Task to complete: Set down nothing except the lines starting at the one with "purple trapezoid: (76, 251)" and ending at the final line of the material, each word for word.

Given data:

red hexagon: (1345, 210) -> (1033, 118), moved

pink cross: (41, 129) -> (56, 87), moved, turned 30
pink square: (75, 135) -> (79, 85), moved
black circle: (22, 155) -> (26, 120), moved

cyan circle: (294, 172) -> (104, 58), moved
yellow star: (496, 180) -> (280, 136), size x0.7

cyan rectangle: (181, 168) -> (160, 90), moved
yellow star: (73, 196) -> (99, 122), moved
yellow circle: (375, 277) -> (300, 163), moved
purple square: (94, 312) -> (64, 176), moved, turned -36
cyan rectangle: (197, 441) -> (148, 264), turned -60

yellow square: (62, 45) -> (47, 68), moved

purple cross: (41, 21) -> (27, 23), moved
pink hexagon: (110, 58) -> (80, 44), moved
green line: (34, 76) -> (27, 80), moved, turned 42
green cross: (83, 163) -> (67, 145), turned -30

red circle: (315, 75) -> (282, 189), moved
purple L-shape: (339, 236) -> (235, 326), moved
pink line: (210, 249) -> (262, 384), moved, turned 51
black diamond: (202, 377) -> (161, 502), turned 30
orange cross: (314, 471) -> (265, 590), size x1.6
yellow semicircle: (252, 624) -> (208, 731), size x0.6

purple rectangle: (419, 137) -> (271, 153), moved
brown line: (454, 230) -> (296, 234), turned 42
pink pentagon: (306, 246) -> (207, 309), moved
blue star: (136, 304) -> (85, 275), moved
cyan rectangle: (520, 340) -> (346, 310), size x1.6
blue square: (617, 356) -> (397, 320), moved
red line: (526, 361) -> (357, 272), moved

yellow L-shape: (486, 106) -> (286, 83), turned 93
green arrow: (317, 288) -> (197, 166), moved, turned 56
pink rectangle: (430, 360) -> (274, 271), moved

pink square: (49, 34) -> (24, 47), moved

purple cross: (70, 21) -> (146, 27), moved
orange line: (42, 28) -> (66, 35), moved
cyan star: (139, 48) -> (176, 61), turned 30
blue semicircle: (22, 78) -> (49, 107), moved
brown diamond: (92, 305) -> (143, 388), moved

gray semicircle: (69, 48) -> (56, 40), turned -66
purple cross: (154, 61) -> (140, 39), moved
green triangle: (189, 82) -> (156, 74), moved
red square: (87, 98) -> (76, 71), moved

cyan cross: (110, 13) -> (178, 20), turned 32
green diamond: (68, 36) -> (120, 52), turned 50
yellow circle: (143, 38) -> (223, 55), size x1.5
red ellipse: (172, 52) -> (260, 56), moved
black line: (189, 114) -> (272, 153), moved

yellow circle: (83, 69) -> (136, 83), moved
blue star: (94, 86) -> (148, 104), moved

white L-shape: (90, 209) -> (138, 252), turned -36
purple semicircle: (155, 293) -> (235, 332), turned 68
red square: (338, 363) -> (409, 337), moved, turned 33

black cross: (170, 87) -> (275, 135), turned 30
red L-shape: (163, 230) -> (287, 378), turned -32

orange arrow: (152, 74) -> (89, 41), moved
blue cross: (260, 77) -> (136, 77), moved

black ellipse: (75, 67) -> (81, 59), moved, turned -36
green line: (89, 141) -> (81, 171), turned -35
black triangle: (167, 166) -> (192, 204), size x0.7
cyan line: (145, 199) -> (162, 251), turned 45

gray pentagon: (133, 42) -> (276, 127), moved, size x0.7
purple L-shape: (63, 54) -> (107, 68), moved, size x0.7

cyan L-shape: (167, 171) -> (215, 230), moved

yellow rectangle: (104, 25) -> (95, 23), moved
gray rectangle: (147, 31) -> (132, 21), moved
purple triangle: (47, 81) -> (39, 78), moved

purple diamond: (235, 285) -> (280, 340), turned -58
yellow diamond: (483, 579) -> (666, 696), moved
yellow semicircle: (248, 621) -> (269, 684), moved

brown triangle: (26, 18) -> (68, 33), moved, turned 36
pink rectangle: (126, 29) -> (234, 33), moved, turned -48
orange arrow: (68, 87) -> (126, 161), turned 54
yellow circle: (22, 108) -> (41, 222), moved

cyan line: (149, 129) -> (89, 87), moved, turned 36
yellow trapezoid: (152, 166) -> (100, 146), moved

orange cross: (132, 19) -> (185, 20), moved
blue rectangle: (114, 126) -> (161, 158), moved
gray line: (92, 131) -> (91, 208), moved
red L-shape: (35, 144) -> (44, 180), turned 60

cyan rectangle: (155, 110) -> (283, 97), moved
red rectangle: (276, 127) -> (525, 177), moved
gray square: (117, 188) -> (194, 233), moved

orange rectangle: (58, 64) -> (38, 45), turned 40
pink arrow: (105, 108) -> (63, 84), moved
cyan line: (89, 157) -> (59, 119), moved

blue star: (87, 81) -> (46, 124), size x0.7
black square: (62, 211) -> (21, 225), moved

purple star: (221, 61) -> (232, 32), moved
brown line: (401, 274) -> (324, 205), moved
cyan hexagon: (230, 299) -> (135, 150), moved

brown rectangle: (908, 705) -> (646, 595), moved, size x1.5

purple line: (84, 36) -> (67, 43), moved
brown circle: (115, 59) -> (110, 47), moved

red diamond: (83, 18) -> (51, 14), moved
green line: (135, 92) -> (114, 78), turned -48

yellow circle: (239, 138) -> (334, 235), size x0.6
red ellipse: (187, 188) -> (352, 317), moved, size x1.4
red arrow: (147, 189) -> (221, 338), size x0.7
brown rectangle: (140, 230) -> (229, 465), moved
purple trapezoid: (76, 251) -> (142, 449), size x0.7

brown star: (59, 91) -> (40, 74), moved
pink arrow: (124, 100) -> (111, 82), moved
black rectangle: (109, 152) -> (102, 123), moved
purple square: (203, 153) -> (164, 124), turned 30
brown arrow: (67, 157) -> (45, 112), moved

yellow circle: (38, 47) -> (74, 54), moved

Task answer:
purple trapezoid: (76, 251) -> (142, 449), size x0.7

brown star: (59, 91) -> (40, 74), moved
pink arrow: (124, 100) -> (111, 82), moved
black rectangle: (109, 152) -> (102, 123), moved
purple square: (203, 153) -> (164, 124), turned 30
brown arrow: (67, 157) -> (45, 112), moved

yellow circle: (38, 47) -> (74, 54), moved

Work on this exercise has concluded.